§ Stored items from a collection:
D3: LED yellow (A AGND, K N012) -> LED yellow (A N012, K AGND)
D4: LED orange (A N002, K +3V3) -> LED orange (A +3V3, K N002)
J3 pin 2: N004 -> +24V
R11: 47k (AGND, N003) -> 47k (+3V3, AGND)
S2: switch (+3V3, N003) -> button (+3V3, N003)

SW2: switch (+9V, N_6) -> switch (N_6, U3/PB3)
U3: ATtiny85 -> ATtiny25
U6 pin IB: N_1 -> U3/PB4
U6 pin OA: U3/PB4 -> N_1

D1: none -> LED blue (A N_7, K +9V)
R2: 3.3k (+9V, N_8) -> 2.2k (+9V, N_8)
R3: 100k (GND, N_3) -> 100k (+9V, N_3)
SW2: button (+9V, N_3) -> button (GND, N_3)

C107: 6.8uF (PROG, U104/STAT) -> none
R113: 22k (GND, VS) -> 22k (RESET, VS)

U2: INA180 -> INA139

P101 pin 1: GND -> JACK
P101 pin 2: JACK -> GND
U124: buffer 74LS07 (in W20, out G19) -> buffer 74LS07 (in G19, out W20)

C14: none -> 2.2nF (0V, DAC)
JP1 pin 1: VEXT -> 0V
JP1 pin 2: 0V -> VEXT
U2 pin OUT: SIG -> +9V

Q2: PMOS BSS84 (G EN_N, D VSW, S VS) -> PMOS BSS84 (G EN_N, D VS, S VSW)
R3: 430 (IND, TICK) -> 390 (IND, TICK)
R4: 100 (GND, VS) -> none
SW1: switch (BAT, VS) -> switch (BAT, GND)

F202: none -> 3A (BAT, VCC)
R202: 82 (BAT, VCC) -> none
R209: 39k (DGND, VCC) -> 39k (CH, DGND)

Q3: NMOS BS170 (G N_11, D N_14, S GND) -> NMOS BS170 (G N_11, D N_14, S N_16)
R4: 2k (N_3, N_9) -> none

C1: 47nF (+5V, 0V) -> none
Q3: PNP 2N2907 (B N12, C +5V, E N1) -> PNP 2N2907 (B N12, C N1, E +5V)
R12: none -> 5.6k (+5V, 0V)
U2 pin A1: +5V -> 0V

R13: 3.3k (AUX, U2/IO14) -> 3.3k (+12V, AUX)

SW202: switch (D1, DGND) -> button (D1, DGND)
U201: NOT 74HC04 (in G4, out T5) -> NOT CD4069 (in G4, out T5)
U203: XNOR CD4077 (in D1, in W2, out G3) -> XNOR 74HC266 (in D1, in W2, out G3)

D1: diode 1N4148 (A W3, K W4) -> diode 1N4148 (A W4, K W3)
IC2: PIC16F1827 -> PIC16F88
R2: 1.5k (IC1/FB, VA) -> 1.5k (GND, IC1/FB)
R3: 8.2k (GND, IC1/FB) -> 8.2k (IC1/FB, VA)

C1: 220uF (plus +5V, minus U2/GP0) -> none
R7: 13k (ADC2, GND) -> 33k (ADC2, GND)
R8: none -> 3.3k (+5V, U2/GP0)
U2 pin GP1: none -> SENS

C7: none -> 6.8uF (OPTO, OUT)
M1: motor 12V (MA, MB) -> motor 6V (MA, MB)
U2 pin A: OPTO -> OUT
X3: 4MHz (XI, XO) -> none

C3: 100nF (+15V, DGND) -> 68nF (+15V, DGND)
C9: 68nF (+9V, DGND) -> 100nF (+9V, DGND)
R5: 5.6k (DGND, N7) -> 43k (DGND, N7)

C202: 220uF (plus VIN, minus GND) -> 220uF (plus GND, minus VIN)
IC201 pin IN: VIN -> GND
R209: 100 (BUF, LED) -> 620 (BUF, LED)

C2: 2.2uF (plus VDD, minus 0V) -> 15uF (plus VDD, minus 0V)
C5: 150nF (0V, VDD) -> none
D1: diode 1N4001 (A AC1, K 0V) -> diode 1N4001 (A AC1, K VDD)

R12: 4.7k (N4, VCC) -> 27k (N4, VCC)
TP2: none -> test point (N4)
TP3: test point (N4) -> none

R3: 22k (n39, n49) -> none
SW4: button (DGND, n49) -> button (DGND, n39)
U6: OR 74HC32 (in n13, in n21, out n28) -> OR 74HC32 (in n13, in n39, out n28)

§ Problem to solve:
Exact copies of every record are required, so retype them in full.

§ Final answer:
D3: LED yellow (A AGND, K N012) -> LED yellow (A N012, K AGND)
D4: LED orange (A N002, K +3V3) -> LED orange (A +3V3, K N002)
J3 pin 2: N004 -> +24V
R11: 47k (AGND, N003) -> 47k (+3V3, AGND)
S2: switch (+3V3, N003) -> button (+3V3, N003)

SW2: switch (+9V, N_6) -> switch (N_6, U3/PB3)
U3: ATtiny85 -> ATtiny25
U6 pin IB: N_1 -> U3/PB4
U6 pin OA: U3/PB4 -> N_1

D1: none -> LED blue (A N_7, K +9V)
R2: 3.3k (+9V, N_8) -> 2.2k (+9V, N_8)
R3: 100k (GND, N_3) -> 100k (+9V, N_3)
SW2: button (+9V, N_3) -> button (GND, N_3)

C107: 6.8uF (PROG, U104/STAT) -> none
R113: 22k (GND, VS) -> 22k (RESET, VS)

U2: INA180 -> INA139

P101 pin 1: GND -> JACK
P101 pin 2: JACK -> GND
U124: buffer 74LS07 (in W20, out G19) -> buffer 74LS07 (in G19, out W20)

C14: none -> 2.2nF (0V, DAC)
JP1 pin 1: VEXT -> 0V
JP1 pin 2: 0V -> VEXT
U2 pin OUT: SIG -> +9V

Q2: PMOS BSS84 (G EN_N, D VSW, S VS) -> PMOS BSS84 (G EN_N, D VS, S VSW)
R3: 430 (IND, TICK) -> 390 (IND, TICK)
R4: 100 (GND, VS) -> none
SW1: switch (BAT, VS) -> switch (BAT, GND)

F202: none -> 3A (BAT, VCC)
R202: 82 (BAT, VCC) -> none
R209: 39k (DGND, VCC) -> 39k (CH, DGND)

Q3: NMOS BS170 (G N_11, D N_14, S GND) -> NMOS BS170 (G N_11, D N_14, S N_16)
R4: 2k (N_3, N_9) -> none

C1: 47nF (+5V, 0V) -> none
Q3: PNP 2N2907 (B N12, C +5V, E N1) -> PNP 2N2907 (B N12, C N1, E +5V)
R12: none -> 5.6k (+5V, 0V)
U2 pin A1: +5V -> 0V

R13: 3.3k (AUX, U2/IO14) -> 3.3k (+12V, AUX)

SW202: switch (D1, DGND) -> button (D1, DGND)
U201: NOT 74HC04 (in G4, out T5) -> NOT CD4069 (in G4, out T5)
U203: XNOR CD4077 (in D1, in W2, out G3) -> XNOR 74HC266 (in D1, in W2, out G3)

D1: diode 1N4148 (A W3, K W4) -> diode 1N4148 (A W4, K W3)
IC2: PIC16F1827 -> PIC16F88
R2: 1.5k (IC1/FB, VA) -> 1.5k (GND, IC1/FB)
R3: 8.2k (GND, IC1/FB) -> 8.2k (IC1/FB, VA)

C1: 220uF (plus +5V, minus U2/GP0) -> none
R7: 13k (ADC2, GND) -> 33k (ADC2, GND)
R8: none -> 3.3k (+5V, U2/GP0)
U2 pin GP1: none -> SENS

C7: none -> 6.8uF (OPTO, OUT)
M1: motor 12V (MA, MB) -> motor 6V (MA, MB)
U2 pin A: OPTO -> OUT
X3: 4MHz (XI, XO) -> none

C3: 100nF (+15V, DGND) -> 68nF (+15V, DGND)
C9: 68nF (+9V, DGND) -> 100nF (+9V, DGND)
R5: 5.6k (DGND, N7) -> 43k (DGND, N7)

C202: 220uF (plus VIN, minus GND) -> 220uF (plus GND, minus VIN)
IC201 pin IN: VIN -> GND
R209: 100 (BUF, LED) -> 620 (BUF, LED)

C2: 2.2uF (plus VDD, minus 0V) -> 15uF (plus VDD, minus 0V)
C5: 150nF (0V, VDD) -> none
D1: diode 1N4001 (A AC1, K 0V) -> diode 1N4001 (A AC1, K VDD)

R12: 4.7k (N4, VCC) -> 27k (N4, VCC)
TP2: none -> test point (N4)
TP3: test point (N4) -> none

R3: 22k (n39, n49) -> none
SW4: button (DGND, n49) -> button (DGND, n39)
U6: OR 74HC32 (in n13, in n21, out n28) -> OR 74HC32 (in n13, in n39, out n28)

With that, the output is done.